PROBLEM TO WORK ON – In your copy, leave out the pictures and reproduce the listing below exactly.

SOURCE DATA –
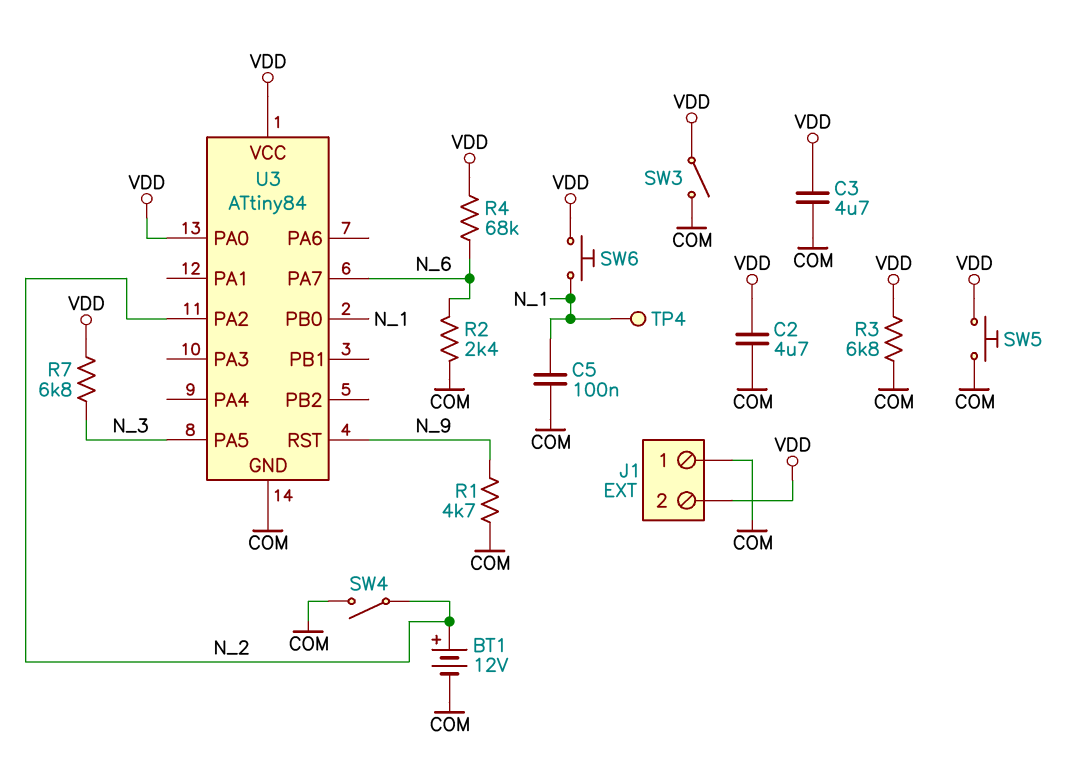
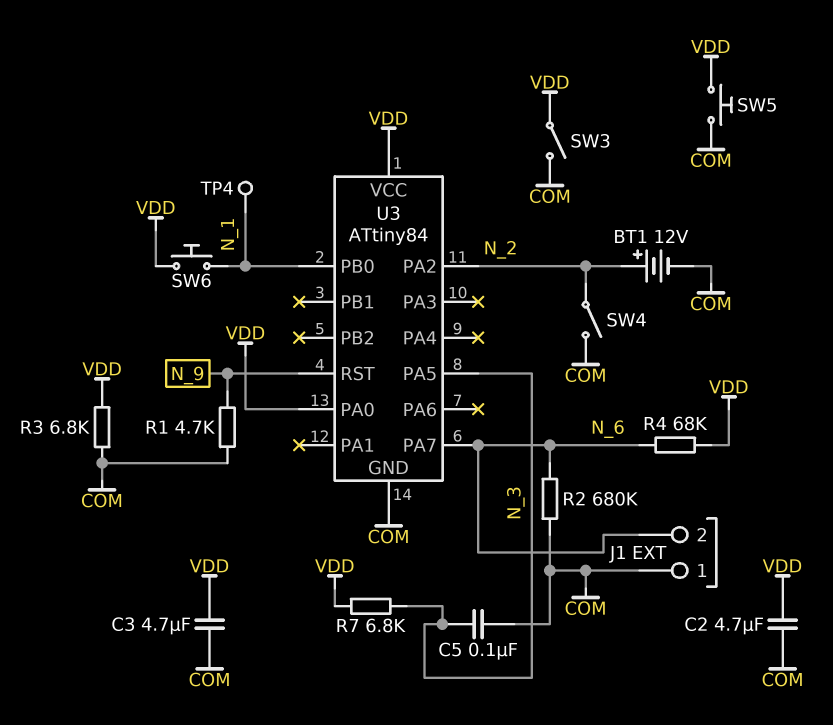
C5: 100nF (COM, N_1) -> 100nF (COM, N_3)
J1 pin 2: VDD -> N_6
R2: 2.4k (COM, N_6) -> 680k (COM, N_6)

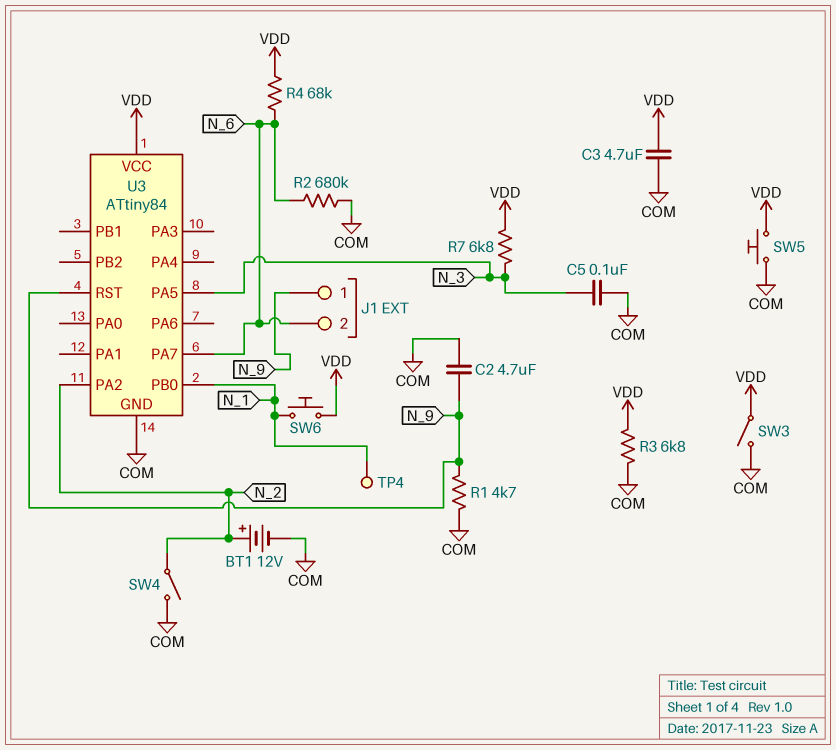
C2: 4.7uF (COM, VDD) -> 4.7uF (COM, N_9)
J1 pin 1: COM -> N_9
U3 pin PA0: VDD -> none

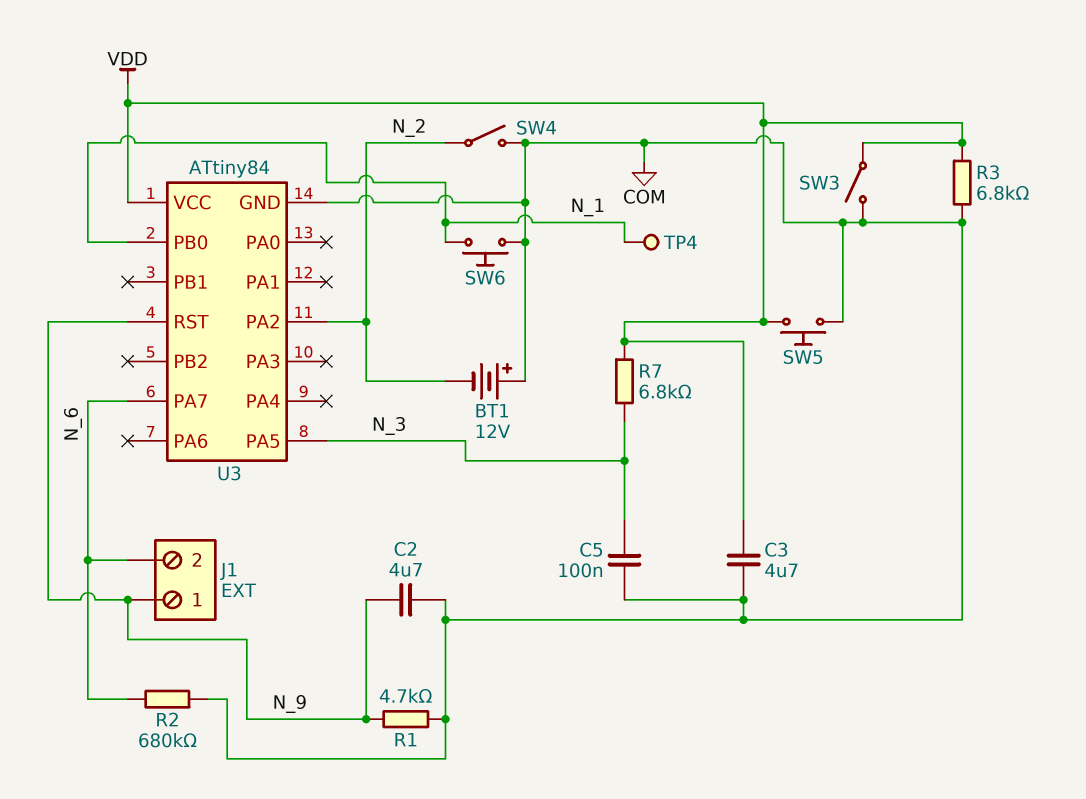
BT1: 12V (plus N_2, minus COM) -> 12V (plus COM, minus N_2)
R4: 68k (N_6, VDD) -> none
SW6: button (N_1, VDD) -> button (COM, N_1)

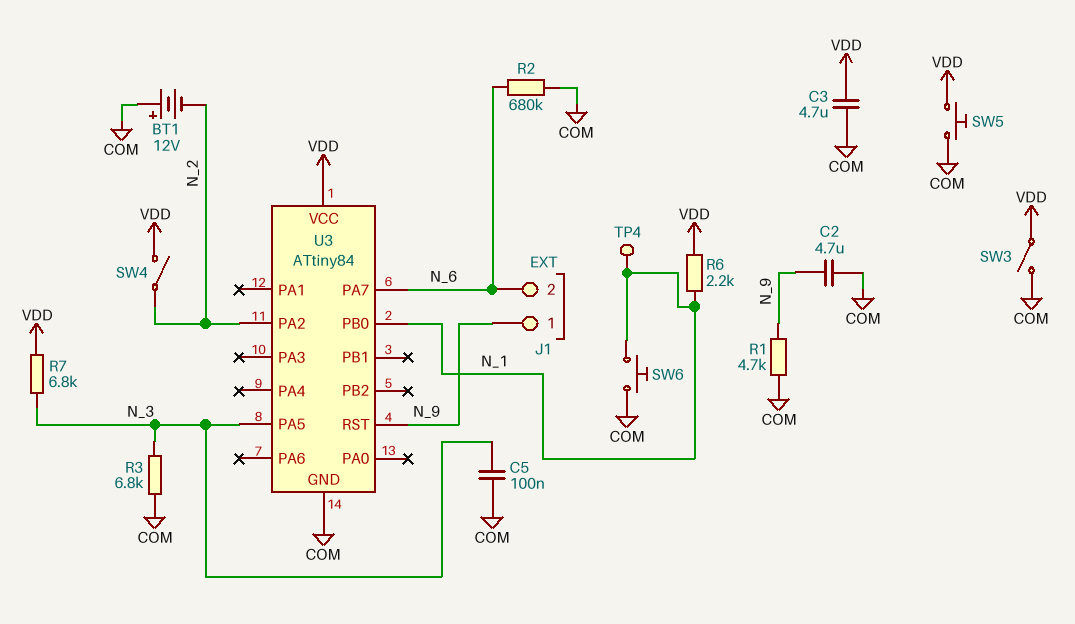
R3: 6.8k (COM, VDD) -> 6.8k (COM, N_3)
R6: none -> 2.2k (N_1, VDD)
SW4: switch (COM, N_2) -> switch (N_2, VDD)

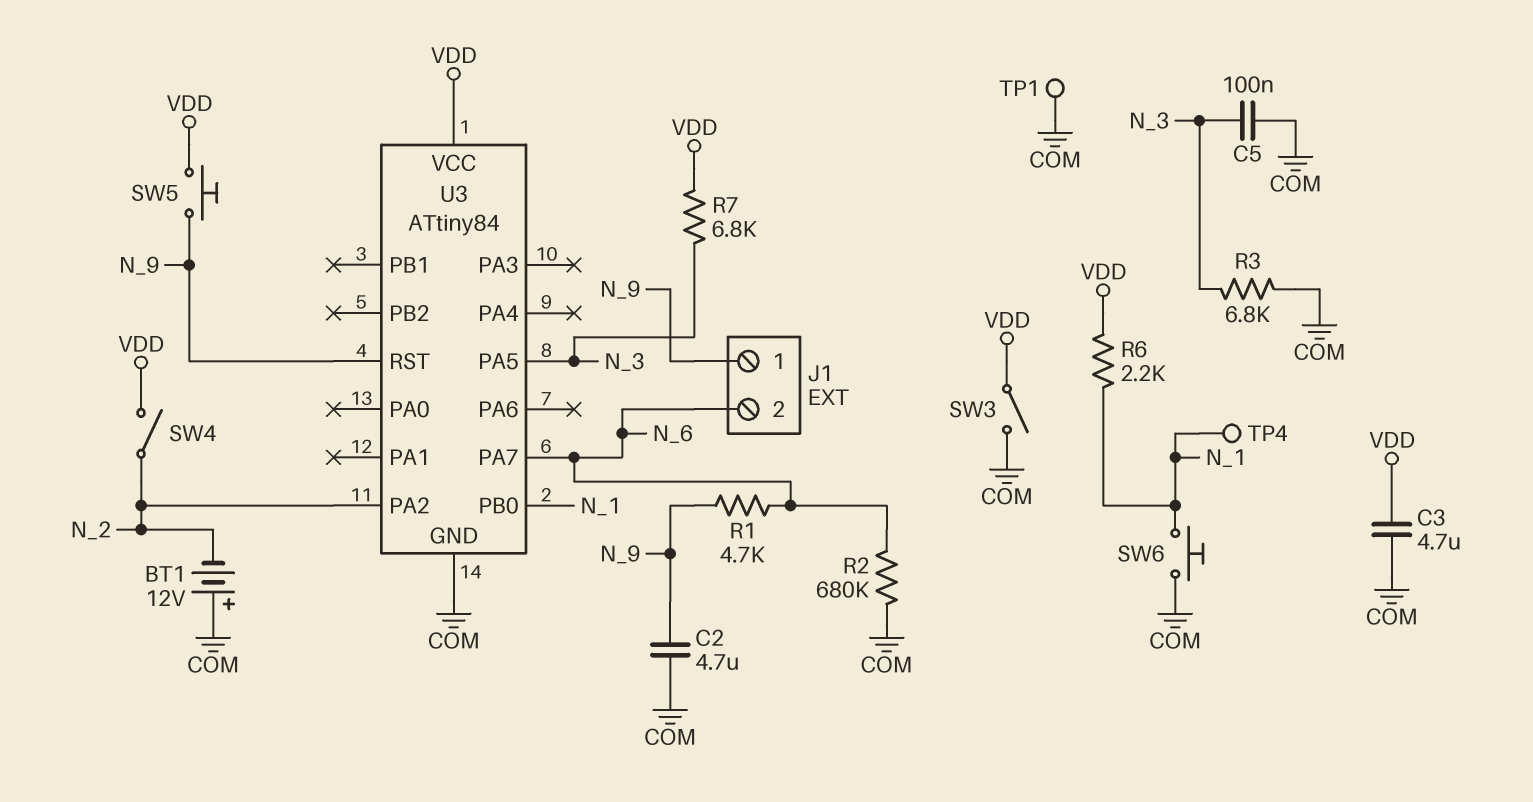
R1: 4.7k (COM, N_9) -> 4.7k (N_6, N_9)
SW5: button (COM, VDD) -> button (N_9, VDD)
TP1: none -> test point (COM)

THE ANSWER –
C5: 100nF (COM, N_1) -> 100nF (COM, N_3)
J1 pin 2: VDD -> N_6
R2: 2.4k (COM, N_6) -> 680k (COM, N_6)

C2: 4.7uF (COM, VDD) -> 4.7uF (COM, N_9)
J1 pin 1: COM -> N_9
U3 pin PA0: VDD -> none

BT1: 12V (plus N_2, minus COM) -> 12V (plus COM, minus N_2)
R4: 68k (N_6, VDD) -> none
SW6: button (N_1, VDD) -> button (COM, N_1)

R3: 6.8k (COM, VDD) -> 6.8k (COM, N_3)
R6: none -> 2.2k (N_1, VDD)
SW4: switch (COM, N_2) -> switch (N_2, VDD)

R1: 4.7k (COM, N_9) -> 4.7k (N_6, N_9)
SW5: button (COM, VDD) -> button (N_9, VDD)
TP1: none -> test point (COM)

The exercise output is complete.